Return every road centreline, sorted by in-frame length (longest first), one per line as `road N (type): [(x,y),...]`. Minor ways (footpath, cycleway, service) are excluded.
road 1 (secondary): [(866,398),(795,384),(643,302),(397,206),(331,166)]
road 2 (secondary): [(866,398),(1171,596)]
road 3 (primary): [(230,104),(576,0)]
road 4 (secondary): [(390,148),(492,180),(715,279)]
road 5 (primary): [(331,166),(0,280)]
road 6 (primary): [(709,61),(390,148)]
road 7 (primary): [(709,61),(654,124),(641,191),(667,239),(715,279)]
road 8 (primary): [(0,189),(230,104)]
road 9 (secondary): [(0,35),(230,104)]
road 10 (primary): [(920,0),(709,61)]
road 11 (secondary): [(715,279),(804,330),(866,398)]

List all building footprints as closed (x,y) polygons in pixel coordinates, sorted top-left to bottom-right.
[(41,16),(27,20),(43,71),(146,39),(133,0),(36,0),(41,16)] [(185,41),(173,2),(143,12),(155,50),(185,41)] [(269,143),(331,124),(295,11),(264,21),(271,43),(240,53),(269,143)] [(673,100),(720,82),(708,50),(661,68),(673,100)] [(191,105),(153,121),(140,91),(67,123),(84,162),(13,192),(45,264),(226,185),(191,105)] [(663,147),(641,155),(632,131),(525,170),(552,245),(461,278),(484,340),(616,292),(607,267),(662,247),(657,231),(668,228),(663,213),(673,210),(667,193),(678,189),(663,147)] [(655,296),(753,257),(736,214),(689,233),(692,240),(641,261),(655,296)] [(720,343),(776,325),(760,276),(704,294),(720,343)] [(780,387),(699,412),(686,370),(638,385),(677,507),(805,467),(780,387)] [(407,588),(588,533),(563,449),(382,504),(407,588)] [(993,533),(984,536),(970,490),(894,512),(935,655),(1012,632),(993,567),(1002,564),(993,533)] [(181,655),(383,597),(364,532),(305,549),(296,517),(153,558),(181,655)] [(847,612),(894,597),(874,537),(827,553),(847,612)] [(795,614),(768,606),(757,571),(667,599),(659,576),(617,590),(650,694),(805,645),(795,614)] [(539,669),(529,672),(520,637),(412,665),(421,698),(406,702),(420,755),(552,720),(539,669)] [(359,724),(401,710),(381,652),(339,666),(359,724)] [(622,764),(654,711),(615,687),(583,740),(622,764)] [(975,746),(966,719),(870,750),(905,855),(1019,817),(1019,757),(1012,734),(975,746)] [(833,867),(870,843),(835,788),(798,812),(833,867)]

--

Prompt
Print all of the data exactly as it stands above.

Answer
Return every road centreline, sorted by in-frame length (longest first), one per line as `road N (type): [(x,y),...]`. Minor ways (footpath, cycleway, service) are excluded.
road 1 (secondary): [(866,398),(795,384),(643,302),(397,206),(331,166)]
road 2 (secondary): [(866,398),(1171,596)]
road 3 (primary): [(230,104),(576,0)]
road 4 (secondary): [(390,148),(492,180),(715,279)]
road 5 (primary): [(331,166),(0,280)]
road 6 (primary): [(709,61),(390,148)]
road 7 (primary): [(709,61),(654,124),(641,191),(667,239),(715,279)]
road 8 (primary): [(0,189),(230,104)]
road 9 (secondary): [(0,35),(230,104)]
road 10 (primary): [(920,0),(709,61)]
road 11 (secondary): [(715,279),(804,330),(866,398)]

List all building footprints as closed (x,y) polygons in pixel coordinates, sorted top-left to bottom-right.
[(41,16),(27,20),(43,71),(146,39),(133,0),(36,0),(41,16)] [(185,41),(173,2),(143,12),(155,50),(185,41)] [(269,143),(331,124),(295,11),(264,21),(271,43),(240,53),(269,143)] [(673,100),(720,82),(708,50),(661,68),(673,100)] [(191,105),(153,121),(140,91),(67,123),(84,162),(13,192),(45,264),(226,185),(191,105)] [(663,147),(641,155),(632,131),(525,170),(552,245),(461,278),(484,340),(616,292),(607,267),(662,247),(657,231),(668,228),(663,213),(673,210),(667,193),(678,189),(663,147)] [(655,296),(753,257),(736,214),(689,233),(692,240),(641,261),(655,296)] [(720,343),(776,325),(760,276),(704,294),(720,343)] [(780,387),(699,412),(686,370),(638,385),(677,507),(805,467),(780,387)] [(407,588),(588,533),(563,449),(382,504),(407,588)] [(993,533),(984,536),(970,490),(894,512),(935,655),(1012,632),(993,567),(1002,564),(993,533)] [(181,655),(383,597),(364,532),(305,549),(296,517),(153,558),(181,655)] [(847,612),(894,597),(874,537),(827,553),(847,612)] [(795,614),(768,606),(757,571),(667,599),(659,576),(617,590),(650,694),(805,645),(795,614)] [(539,669),(529,672),(520,637),(412,665),(421,698),(406,702),(420,755),(552,720),(539,669)] [(359,724),(401,710),(381,652),(339,666),(359,724)] [(622,764),(654,711),(615,687),(583,740),(622,764)] [(975,746),(966,719),(870,750),(905,855),(1019,817),(1019,757),(1012,734),(975,746)] [(833,867),(870,843),(835,788),(798,812),(833,867)]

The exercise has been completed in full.